[PROBLEM DESCRIPTION] Please copy out all of the lines below word for word, leaving the pictures out.
* start SOURCE DATA *
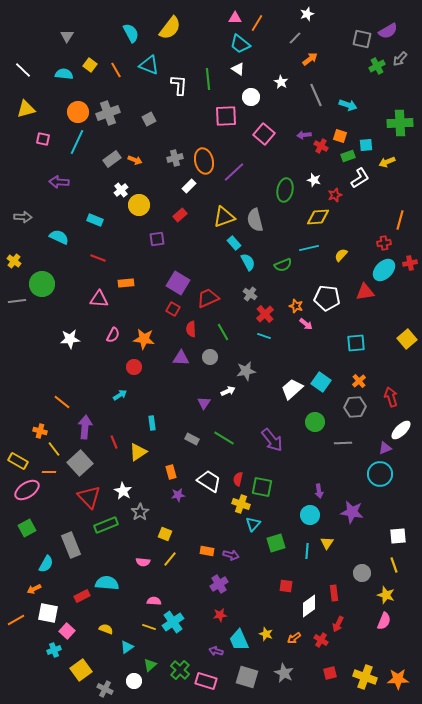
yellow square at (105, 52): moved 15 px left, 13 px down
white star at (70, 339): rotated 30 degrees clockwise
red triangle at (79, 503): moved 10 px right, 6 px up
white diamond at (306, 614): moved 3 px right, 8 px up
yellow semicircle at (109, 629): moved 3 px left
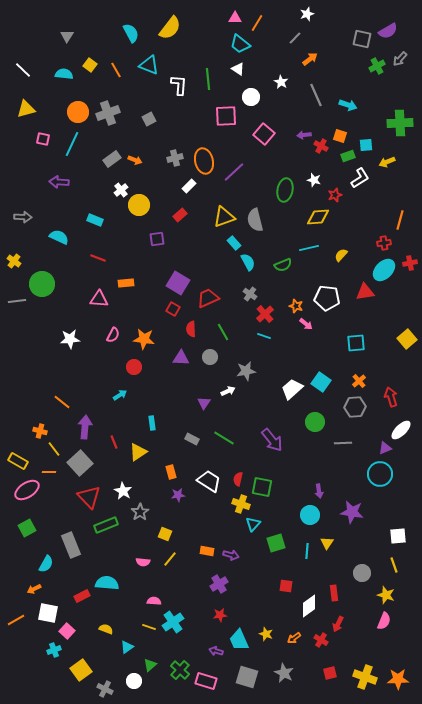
cyan line at (77, 142): moved 5 px left, 2 px down
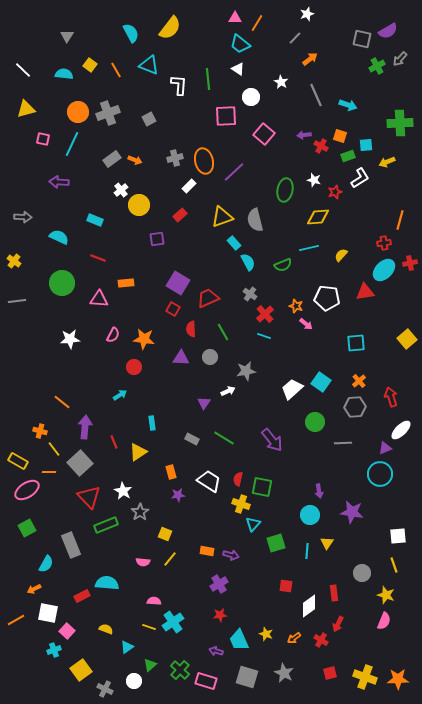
red star at (335, 195): moved 3 px up
yellow triangle at (224, 217): moved 2 px left
green circle at (42, 284): moved 20 px right, 1 px up
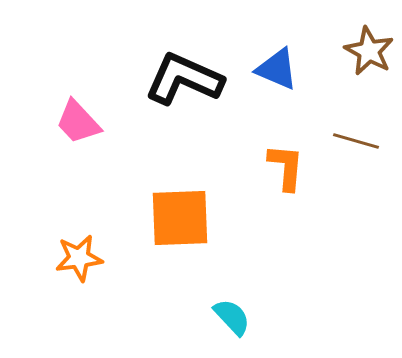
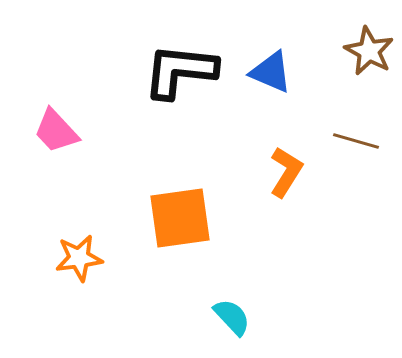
blue triangle: moved 6 px left, 3 px down
black L-shape: moved 4 px left, 8 px up; rotated 18 degrees counterclockwise
pink trapezoid: moved 22 px left, 9 px down
orange L-shape: moved 5 px down; rotated 27 degrees clockwise
orange square: rotated 6 degrees counterclockwise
* end SOURCE DATA *
[RESPONSE TO THIS EXERCISE]
yellow square at (105, 52): moved 15 px left, 13 px down
white star at (70, 339): rotated 30 degrees clockwise
red triangle at (79, 503): moved 10 px right, 6 px up
white diamond at (306, 614): moved 3 px right, 8 px up
yellow semicircle at (109, 629): moved 3 px left
cyan line at (77, 142): moved 5 px left, 2 px down
red star at (335, 195): moved 3 px up
yellow triangle at (224, 217): moved 2 px left
green circle at (42, 284): moved 20 px right, 1 px up
blue triangle: moved 6 px left, 3 px down
black L-shape: moved 4 px left, 8 px up; rotated 18 degrees counterclockwise
pink trapezoid: moved 22 px left, 9 px down
orange L-shape: moved 5 px down; rotated 27 degrees clockwise
orange square: rotated 6 degrees counterclockwise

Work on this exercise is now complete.